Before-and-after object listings
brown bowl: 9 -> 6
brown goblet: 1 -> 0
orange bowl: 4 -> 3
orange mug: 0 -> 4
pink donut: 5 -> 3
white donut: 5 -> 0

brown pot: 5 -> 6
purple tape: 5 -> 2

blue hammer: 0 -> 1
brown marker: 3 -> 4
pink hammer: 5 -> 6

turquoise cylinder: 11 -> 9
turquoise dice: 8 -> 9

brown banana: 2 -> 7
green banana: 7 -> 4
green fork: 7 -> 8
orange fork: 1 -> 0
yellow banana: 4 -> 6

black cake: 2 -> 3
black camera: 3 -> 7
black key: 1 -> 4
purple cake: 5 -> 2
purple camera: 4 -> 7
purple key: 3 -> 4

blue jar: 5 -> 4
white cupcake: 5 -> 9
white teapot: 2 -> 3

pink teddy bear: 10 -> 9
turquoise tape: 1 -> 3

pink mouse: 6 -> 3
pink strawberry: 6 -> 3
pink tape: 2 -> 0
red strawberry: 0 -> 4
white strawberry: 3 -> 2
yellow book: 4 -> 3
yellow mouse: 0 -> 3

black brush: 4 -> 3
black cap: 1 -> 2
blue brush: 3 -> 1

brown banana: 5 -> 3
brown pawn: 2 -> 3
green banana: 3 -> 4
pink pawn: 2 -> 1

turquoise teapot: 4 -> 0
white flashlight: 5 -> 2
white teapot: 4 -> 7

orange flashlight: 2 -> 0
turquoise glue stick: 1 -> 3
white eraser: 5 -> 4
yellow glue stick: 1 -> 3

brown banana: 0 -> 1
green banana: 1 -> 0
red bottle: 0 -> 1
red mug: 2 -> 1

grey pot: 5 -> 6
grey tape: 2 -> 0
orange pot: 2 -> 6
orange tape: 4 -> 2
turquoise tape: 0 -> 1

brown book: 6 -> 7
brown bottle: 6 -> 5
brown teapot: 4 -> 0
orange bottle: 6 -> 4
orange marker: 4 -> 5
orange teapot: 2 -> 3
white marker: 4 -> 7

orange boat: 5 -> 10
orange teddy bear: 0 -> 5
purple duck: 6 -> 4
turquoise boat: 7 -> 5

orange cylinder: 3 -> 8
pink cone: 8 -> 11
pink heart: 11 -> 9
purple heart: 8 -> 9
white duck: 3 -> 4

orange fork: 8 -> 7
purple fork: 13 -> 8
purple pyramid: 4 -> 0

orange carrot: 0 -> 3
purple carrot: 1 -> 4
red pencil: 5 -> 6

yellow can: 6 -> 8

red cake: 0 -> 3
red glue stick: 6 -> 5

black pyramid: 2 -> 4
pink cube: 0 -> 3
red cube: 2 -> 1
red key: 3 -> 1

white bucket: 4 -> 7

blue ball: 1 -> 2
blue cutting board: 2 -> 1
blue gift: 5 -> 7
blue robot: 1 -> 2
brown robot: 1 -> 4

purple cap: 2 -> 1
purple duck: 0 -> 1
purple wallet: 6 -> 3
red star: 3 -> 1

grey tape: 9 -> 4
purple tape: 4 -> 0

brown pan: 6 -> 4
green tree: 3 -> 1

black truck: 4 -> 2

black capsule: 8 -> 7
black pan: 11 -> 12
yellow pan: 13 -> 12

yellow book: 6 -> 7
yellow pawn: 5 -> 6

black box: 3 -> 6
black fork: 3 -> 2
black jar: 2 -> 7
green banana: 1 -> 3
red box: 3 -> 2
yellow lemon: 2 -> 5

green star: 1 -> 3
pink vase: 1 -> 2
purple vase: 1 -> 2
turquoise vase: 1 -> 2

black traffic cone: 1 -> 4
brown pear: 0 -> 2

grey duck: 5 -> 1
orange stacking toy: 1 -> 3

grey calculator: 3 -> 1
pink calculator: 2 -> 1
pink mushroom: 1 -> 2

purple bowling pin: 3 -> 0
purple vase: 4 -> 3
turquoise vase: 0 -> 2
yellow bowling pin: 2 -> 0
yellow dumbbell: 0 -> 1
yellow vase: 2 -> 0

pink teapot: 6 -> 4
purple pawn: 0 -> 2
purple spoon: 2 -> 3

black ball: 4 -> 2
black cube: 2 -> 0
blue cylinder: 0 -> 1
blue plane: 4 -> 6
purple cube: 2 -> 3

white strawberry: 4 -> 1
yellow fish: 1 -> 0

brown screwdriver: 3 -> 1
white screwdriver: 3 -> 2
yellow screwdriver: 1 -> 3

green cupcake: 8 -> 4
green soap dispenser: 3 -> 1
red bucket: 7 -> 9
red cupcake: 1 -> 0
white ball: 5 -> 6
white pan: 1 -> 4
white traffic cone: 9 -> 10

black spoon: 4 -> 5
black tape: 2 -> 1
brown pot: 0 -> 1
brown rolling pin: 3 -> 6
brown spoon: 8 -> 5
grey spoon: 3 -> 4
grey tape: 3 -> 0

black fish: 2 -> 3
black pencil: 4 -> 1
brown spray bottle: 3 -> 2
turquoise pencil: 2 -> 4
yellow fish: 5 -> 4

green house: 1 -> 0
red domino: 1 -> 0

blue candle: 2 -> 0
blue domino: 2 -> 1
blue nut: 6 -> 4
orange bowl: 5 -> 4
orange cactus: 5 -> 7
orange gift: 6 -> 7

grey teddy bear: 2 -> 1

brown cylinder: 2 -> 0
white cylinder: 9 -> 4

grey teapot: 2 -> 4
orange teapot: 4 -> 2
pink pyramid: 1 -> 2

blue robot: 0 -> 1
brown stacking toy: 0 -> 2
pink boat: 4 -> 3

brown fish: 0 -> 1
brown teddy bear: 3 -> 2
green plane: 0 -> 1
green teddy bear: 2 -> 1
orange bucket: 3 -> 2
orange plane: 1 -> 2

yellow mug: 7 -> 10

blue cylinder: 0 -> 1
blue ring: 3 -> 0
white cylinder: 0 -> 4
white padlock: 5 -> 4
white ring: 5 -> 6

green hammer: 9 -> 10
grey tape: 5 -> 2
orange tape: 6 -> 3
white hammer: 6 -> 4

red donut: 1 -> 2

THE TASK: In full and without deviation, reproduce the entries above.

EXERCISE RESPONSE:
brown bowl: 9 -> 6
brown goblet: 1 -> 0
orange bowl: 4 -> 3
orange mug: 0 -> 4
pink donut: 5 -> 3
white donut: 5 -> 0

brown pot: 5 -> 6
purple tape: 5 -> 2

blue hammer: 0 -> 1
brown marker: 3 -> 4
pink hammer: 5 -> 6

turquoise cylinder: 11 -> 9
turquoise dice: 8 -> 9

brown banana: 2 -> 7
green banana: 7 -> 4
green fork: 7 -> 8
orange fork: 1 -> 0
yellow banana: 4 -> 6

black cake: 2 -> 3
black camera: 3 -> 7
black key: 1 -> 4
purple cake: 5 -> 2
purple camera: 4 -> 7
purple key: 3 -> 4

blue jar: 5 -> 4
white cupcake: 5 -> 9
white teapot: 2 -> 3

pink teddy bear: 10 -> 9
turquoise tape: 1 -> 3

pink mouse: 6 -> 3
pink strawberry: 6 -> 3
pink tape: 2 -> 0
red strawberry: 0 -> 4
white strawberry: 3 -> 2
yellow book: 4 -> 3
yellow mouse: 0 -> 3

black brush: 4 -> 3
black cap: 1 -> 2
blue brush: 3 -> 1

brown banana: 5 -> 3
brown pawn: 2 -> 3
green banana: 3 -> 4
pink pawn: 2 -> 1

turquoise teapot: 4 -> 0
white flashlight: 5 -> 2
white teapot: 4 -> 7

orange flashlight: 2 -> 0
turquoise glue stick: 1 -> 3
white eraser: 5 -> 4
yellow glue stick: 1 -> 3

brown banana: 0 -> 1
green banana: 1 -> 0
red bottle: 0 -> 1
red mug: 2 -> 1

grey pot: 5 -> 6
grey tape: 2 -> 0
orange pot: 2 -> 6
orange tape: 4 -> 2
turquoise tape: 0 -> 1

brown book: 6 -> 7
brown bottle: 6 -> 5
brown teapot: 4 -> 0
orange bottle: 6 -> 4
orange marker: 4 -> 5
orange teapot: 2 -> 3
white marker: 4 -> 7

orange boat: 5 -> 10
orange teddy bear: 0 -> 5
purple duck: 6 -> 4
turquoise boat: 7 -> 5

orange cylinder: 3 -> 8
pink cone: 8 -> 11
pink heart: 11 -> 9
purple heart: 8 -> 9
white duck: 3 -> 4

orange fork: 8 -> 7
purple fork: 13 -> 8
purple pyramid: 4 -> 0

orange carrot: 0 -> 3
purple carrot: 1 -> 4
red pencil: 5 -> 6

yellow can: 6 -> 8

red cake: 0 -> 3
red glue stick: 6 -> 5

black pyramid: 2 -> 4
pink cube: 0 -> 3
red cube: 2 -> 1
red key: 3 -> 1

white bucket: 4 -> 7

blue ball: 1 -> 2
blue cutting board: 2 -> 1
blue gift: 5 -> 7
blue robot: 1 -> 2
brown robot: 1 -> 4

purple cap: 2 -> 1
purple duck: 0 -> 1
purple wallet: 6 -> 3
red star: 3 -> 1

grey tape: 9 -> 4
purple tape: 4 -> 0

brown pan: 6 -> 4
green tree: 3 -> 1

black truck: 4 -> 2

black capsule: 8 -> 7
black pan: 11 -> 12
yellow pan: 13 -> 12

yellow book: 6 -> 7
yellow pawn: 5 -> 6

black box: 3 -> 6
black fork: 3 -> 2
black jar: 2 -> 7
green banana: 1 -> 3
red box: 3 -> 2
yellow lemon: 2 -> 5

green star: 1 -> 3
pink vase: 1 -> 2
purple vase: 1 -> 2
turquoise vase: 1 -> 2

black traffic cone: 1 -> 4
brown pear: 0 -> 2

grey duck: 5 -> 1
orange stacking toy: 1 -> 3

grey calculator: 3 -> 1
pink calculator: 2 -> 1
pink mushroom: 1 -> 2

purple bowling pin: 3 -> 0
purple vase: 4 -> 3
turquoise vase: 0 -> 2
yellow bowling pin: 2 -> 0
yellow dumbbell: 0 -> 1
yellow vase: 2 -> 0

pink teapot: 6 -> 4
purple pawn: 0 -> 2
purple spoon: 2 -> 3

black ball: 4 -> 2
black cube: 2 -> 0
blue cylinder: 0 -> 1
blue plane: 4 -> 6
purple cube: 2 -> 3

white strawberry: 4 -> 1
yellow fish: 1 -> 0

brown screwdriver: 3 -> 1
white screwdriver: 3 -> 2
yellow screwdriver: 1 -> 3

green cupcake: 8 -> 4
green soap dispenser: 3 -> 1
red bucket: 7 -> 9
red cupcake: 1 -> 0
white ball: 5 -> 6
white pan: 1 -> 4
white traffic cone: 9 -> 10

black spoon: 4 -> 5
black tape: 2 -> 1
brown pot: 0 -> 1
brown rolling pin: 3 -> 6
brown spoon: 8 -> 5
grey spoon: 3 -> 4
grey tape: 3 -> 0

black fish: 2 -> 3
black pencil: 4 -> 1
brown spray bottle: 3 -> 2
turquoise pencil: 2 -> 4
yellow fish: 5 -> 4

green house: 1 -> 0
red domino: 1 -> 0

blue candle: 2 -> 0
blue domino: 2 -> 1
blue nut: 6 -> 4
orange bowl: 5 -> 4
orange cactus: 5 -> 7
orange gift: 6 -> 7

grey teddy bear: 2 -> 1

brown cylinder: 2 -> 0
white cylinder: 9 -> 4

grey teapot: 2 -> 4
orange teapot: 4 -> 2
pink pyramid: 1 -> 2

blue robot: 0 -> 1
brown stacking toy: 0 -> 2
pink boat: 4 -> 3

brown fish: 0 -> 1
brown teddy bear: 3 -> 2
green plane: 0 -> 1
green teddy bear: 2 -> 1
orange bucket: 3 -> 2
orange plane: 1 -> 2

yellow mug: 7 -> 10

blue cylinder: 0 -> 1
blue ring: 3 -> 0
white cylinder: 0 -> 4
white padlock: 5 -> 4
white ring: 5 -> 6

green hammer: 9 -> 10
grey tape: 5 -> 2
orange tape: 6 -> 3
white hammer: 6 -> 4

red donut: 1 -> 2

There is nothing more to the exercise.